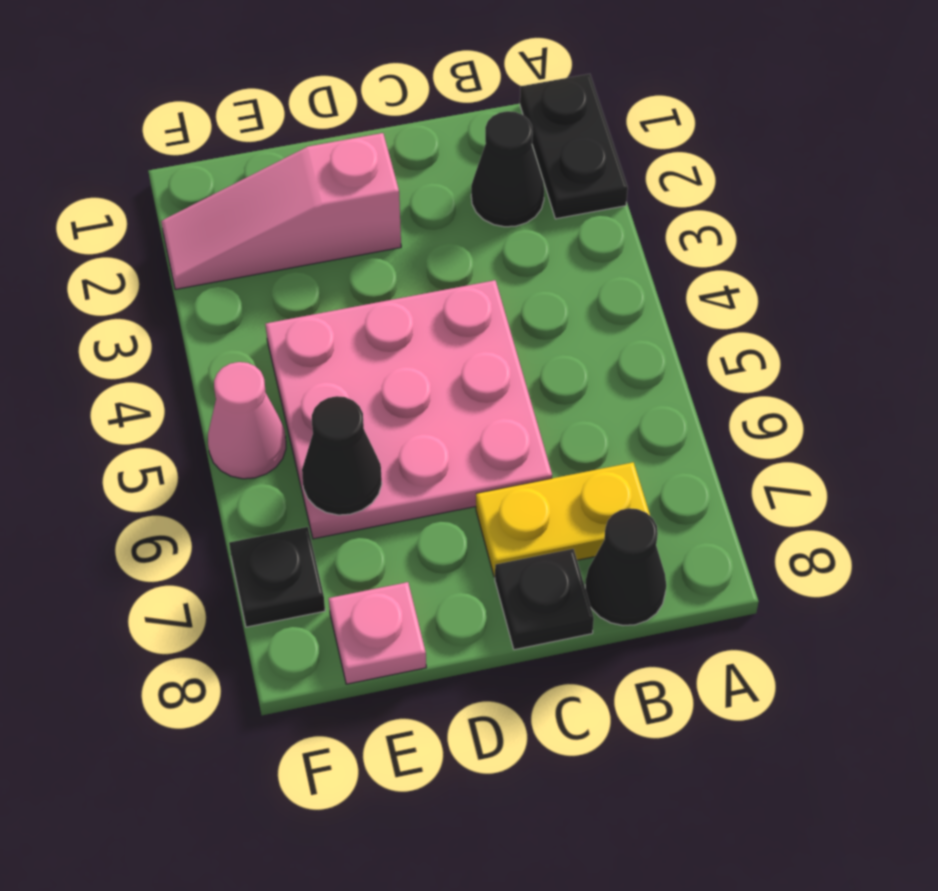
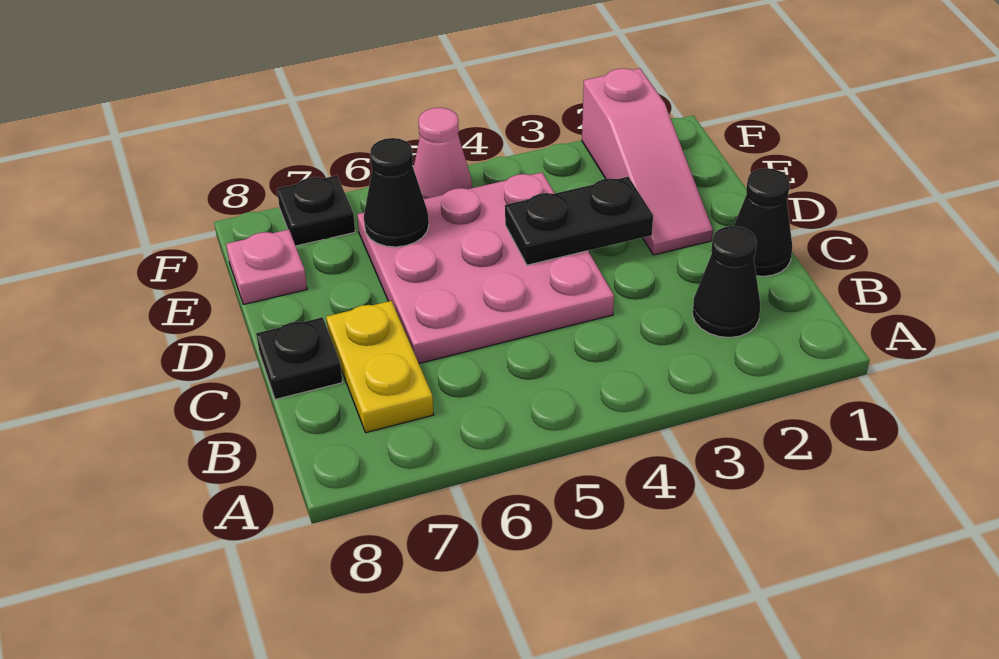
black 1x2 plate [520,74,628,219] -> black 1x2 plate moved to [505,177,653,265]
black 1x1 cone [585,508,666,626] -> black 1x1 cone moved to [734,168,792,276]
pink 1x3 slope [161,133,401,289] -> pink 1x3 slope turned to [582,68,713,255]

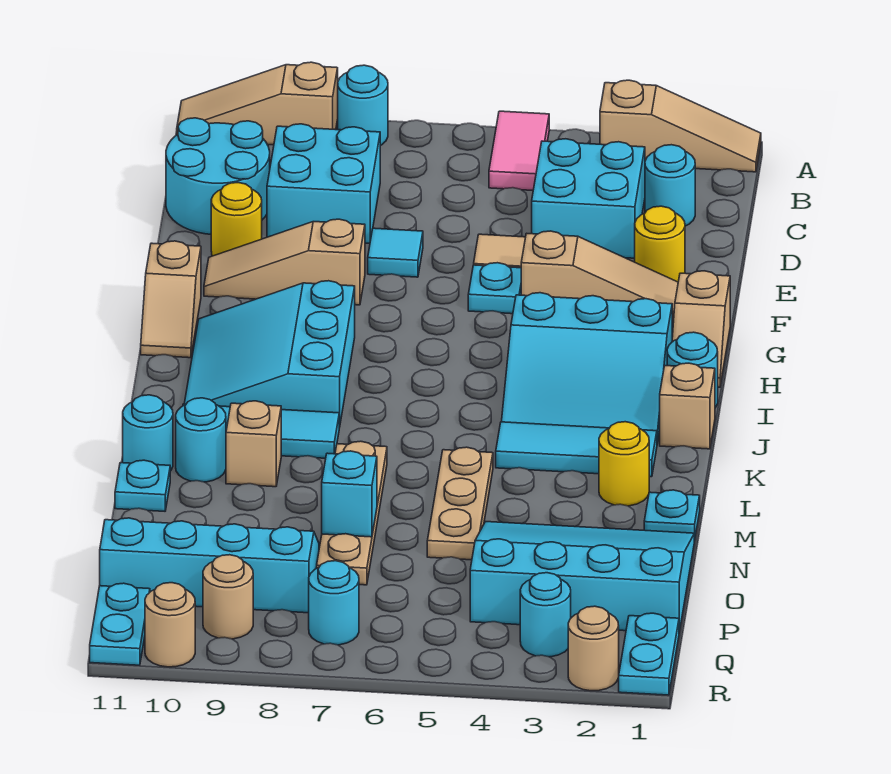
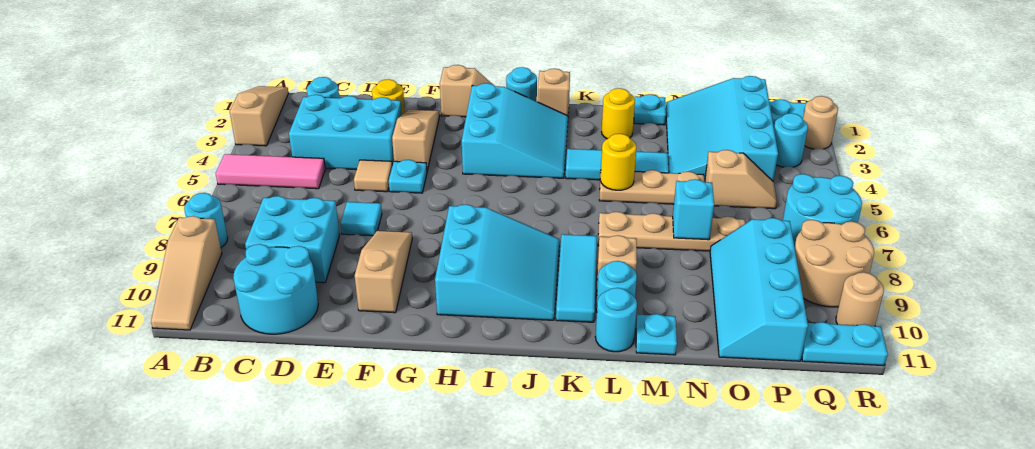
pink 1x2 tile [489,111,549,190] -> pink 1x3 tile [216,154,325,189]
cyan 2x2 brick [532,139,645,258] -> cyan 2x3 brick [289,95,402,170]
yellow 1x1 round brick [211,183,262,256] -> yellow 1x1 round brick moved to [600,134,637,190]
tan 1x3 slope [204,219,365,305] -> tan 1x3 slope turned to [355,231,412,313]
tan 1x2 slope [141,241,201,358] -> tan 1x2 slope moved to [705,150,777,209]
cyan 3x3 slope [184,281,355,428] -> cyan 3x3 slope turned to [435,204,559,320]
cyan 1x3 tile [496,422,657,477] -> cyan 1x3 tile turned to [566,149,669,180]
cyan 1x1 round brick [309,561,359,645] -> cyan 2x2 round brick [783,174,862,247]
tan 1x1 round brick [203,555,253,639] -> tan 2x2 round brick [795,220,874,307]

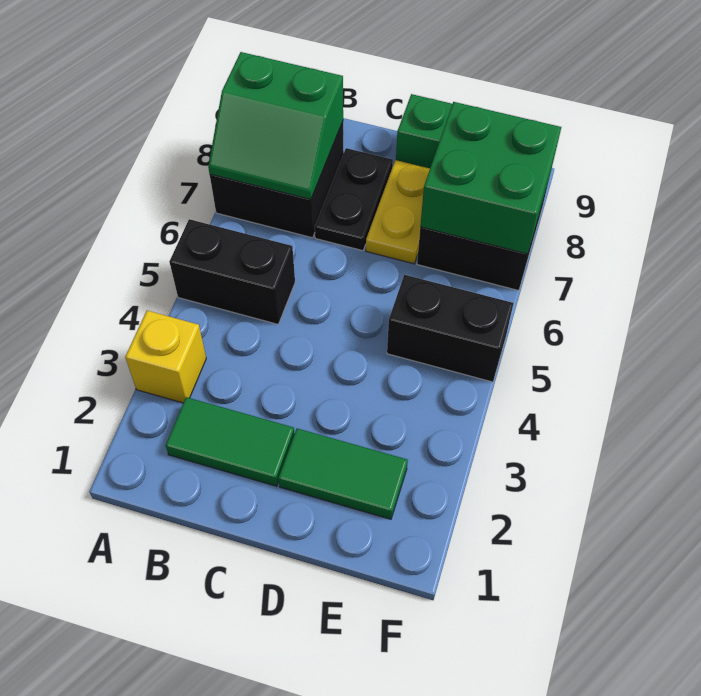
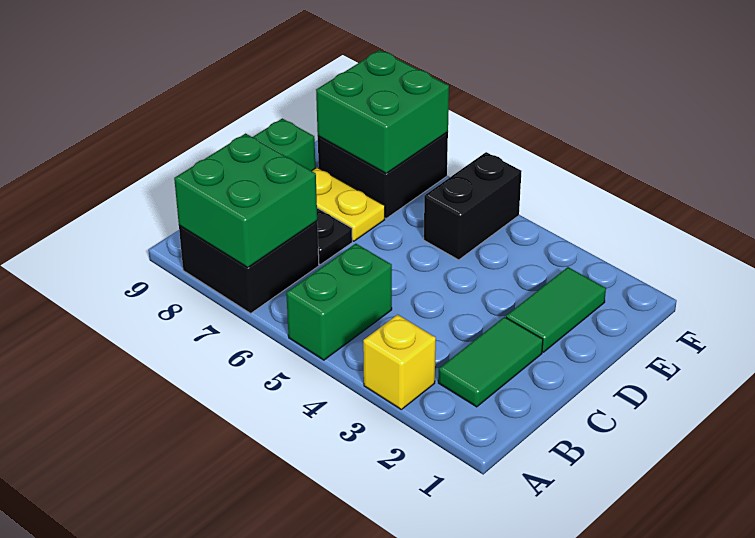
black 1x2 brick [169,219,295,324] -> green 1x2 brick [286,244,392,360]
green 2x2 slope [208,52,343,200] -> green 2x2 brick [174,134,317,267]

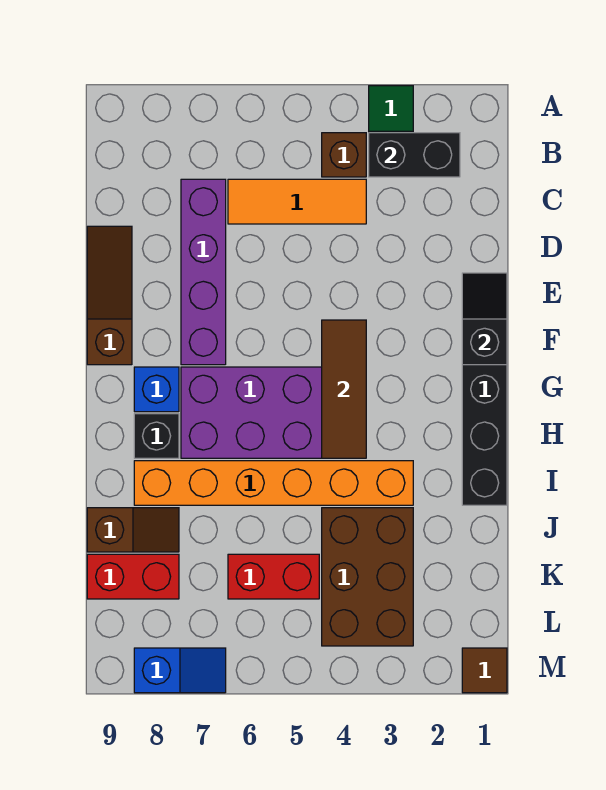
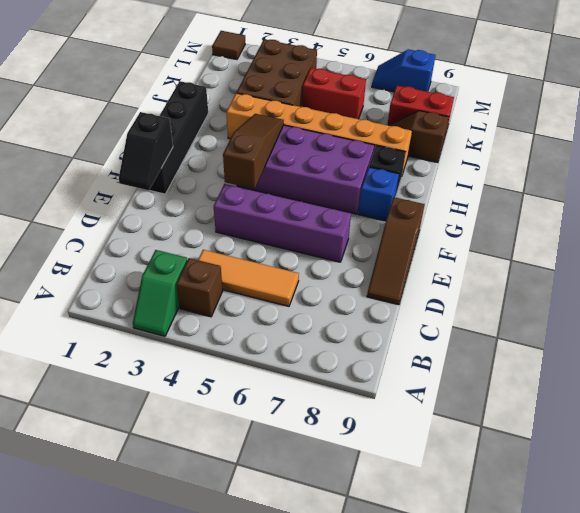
black 1x2 brick [369,133,460,177] -> none
purple 1x4 brick [181,179,226,365] -> purple 1x4 brick turned to [214,184,351,262]
brown 1x3 tile [322,320,366,458] -> brown 1x3 slope [223,114,284,189]

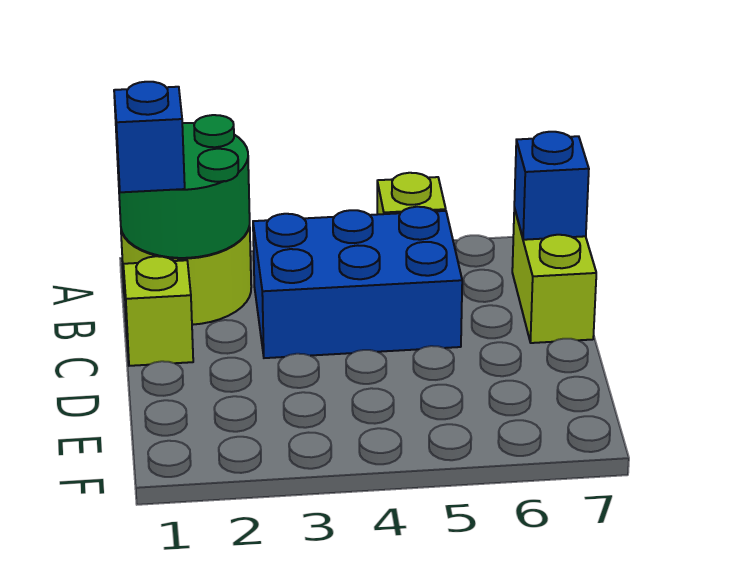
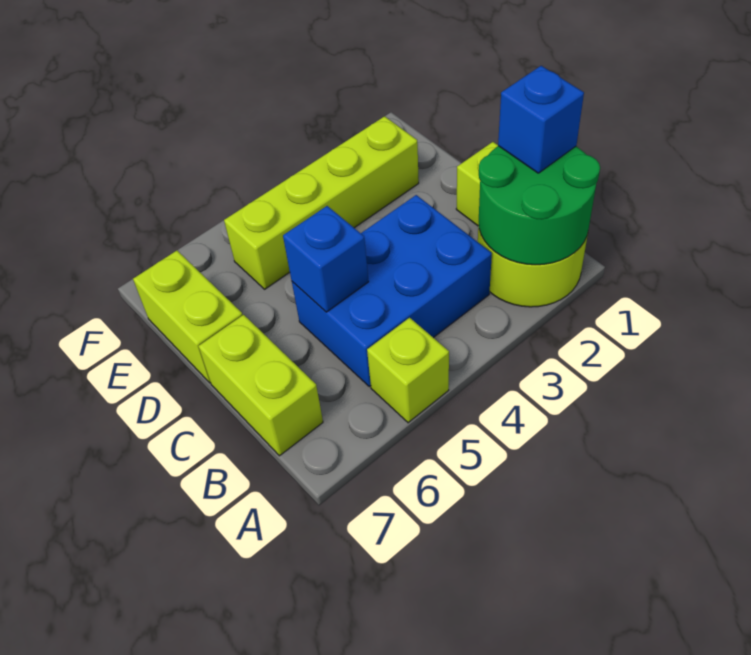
blue 1x1 brick [514,132,589,240] -> blue 1x1 brick moved to [283,206,369,312]
none -> lime 1x2 brick [133,251,242,383]
none -> lime 1x4 brick [224,116,419,289]

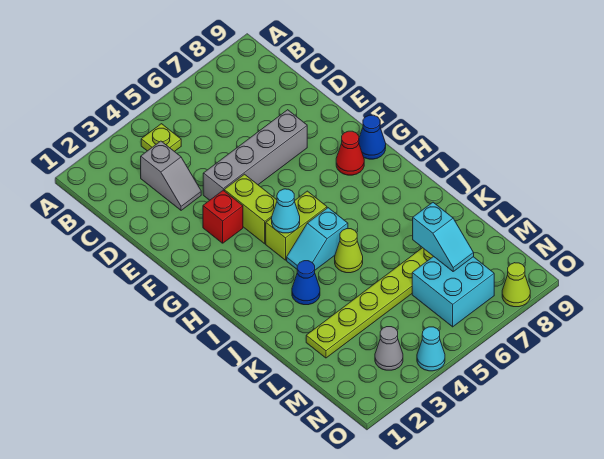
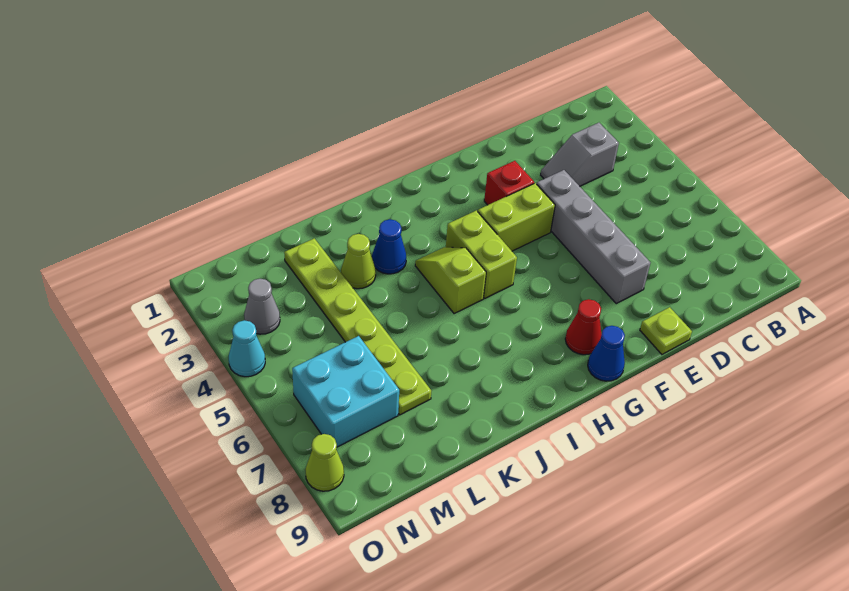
lime 1x1 plate [141,124,181,152] -> lime 1x1 plate moved to [640,307,692,354]
cyan 1x1 cone [272,189,300,233] -> none
cyan 1x2 slope [287,208,348,270] -> lime 1x2 slope [415,247,486,314]
lime 1x1 cone [335,229,363,273] -> lime 1x1 cone moved to [341,234,376,289]
cyan 1x2 slope [413,202,474,271] -> none

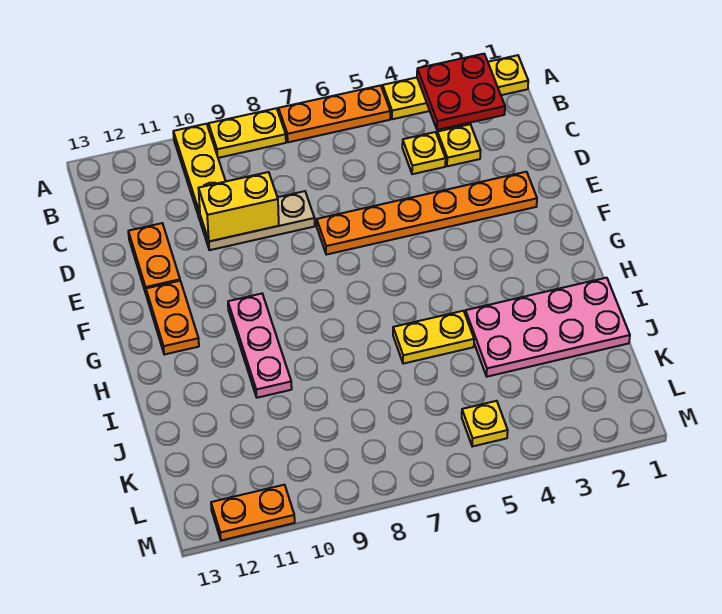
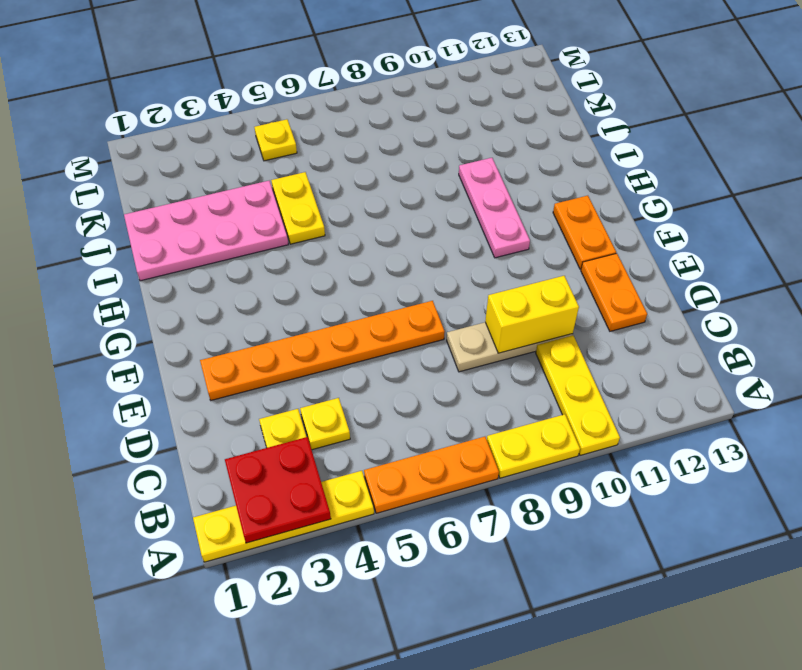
yellow 1x2 plate [393,311,474,364] -> yellow 1x2 plate turned to [271,172,325,244]
orange 1x2 plate [211,485,295,540] -> none

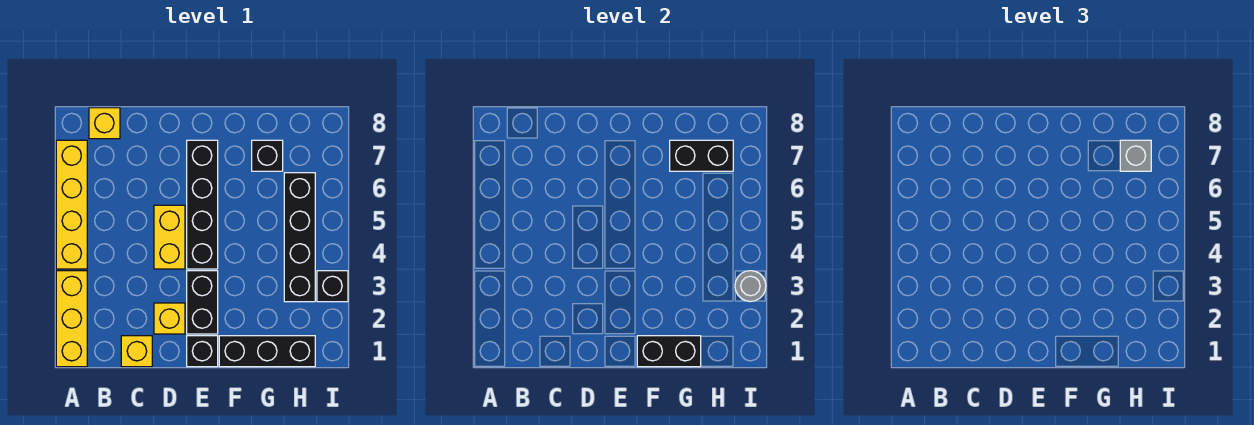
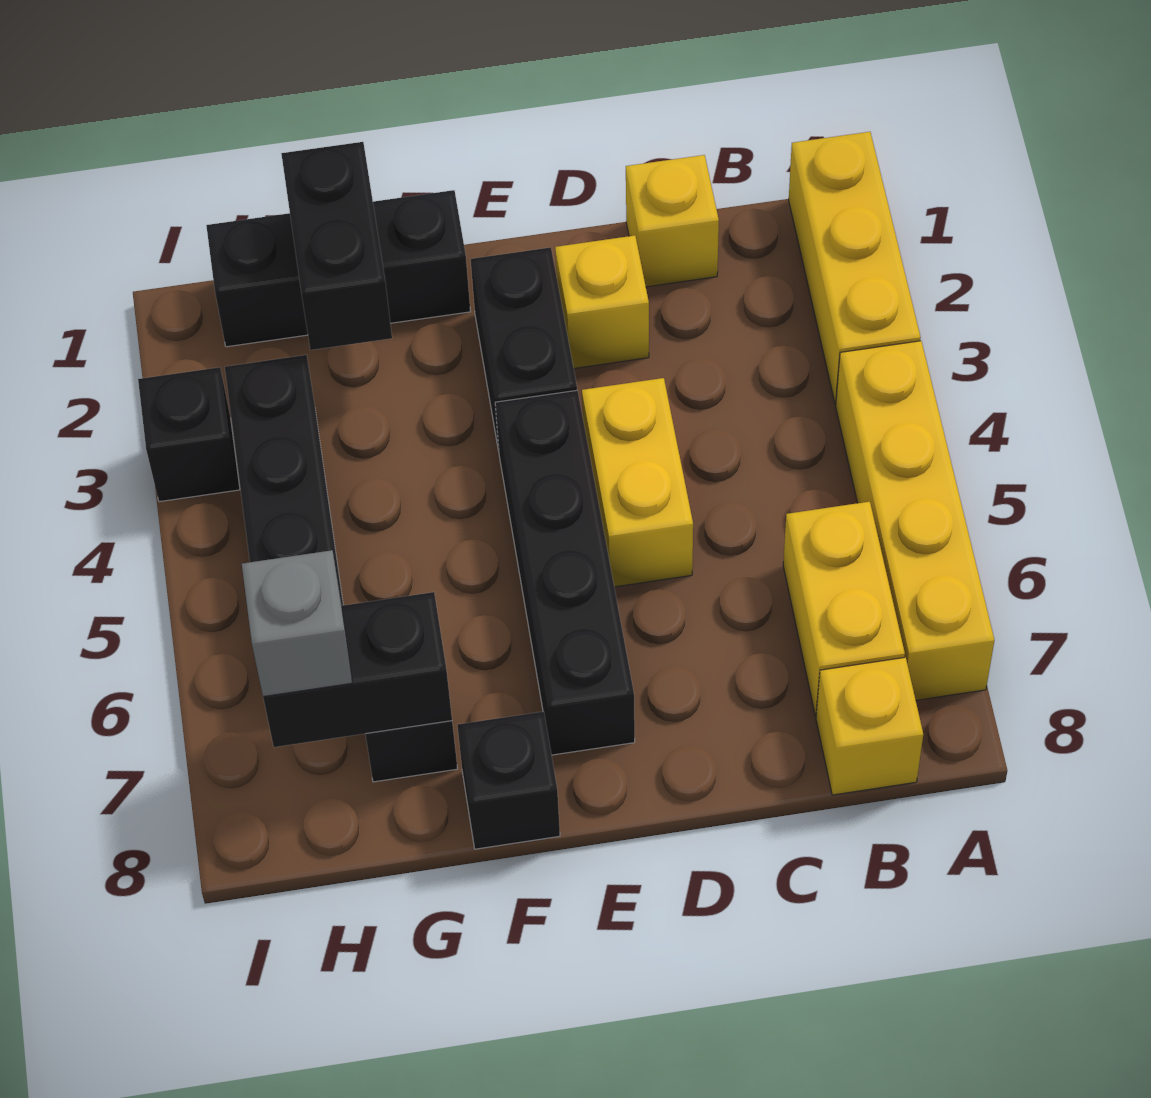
none -> yellow 1x2 brick [783,502,905,715]
black 1x1 brick [187,336,218,367] -> black 1x1 brick moved to [457,711,560,849]
black 1x2 brick [637,336,701,367] -> black 1x2 brick turned to [281,142,392,350]
grey 1x1 round brick [735,271,766,302] -> none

Brief » Figure out how many lines in the entries above contain "green". Write only that number.

Result below » 2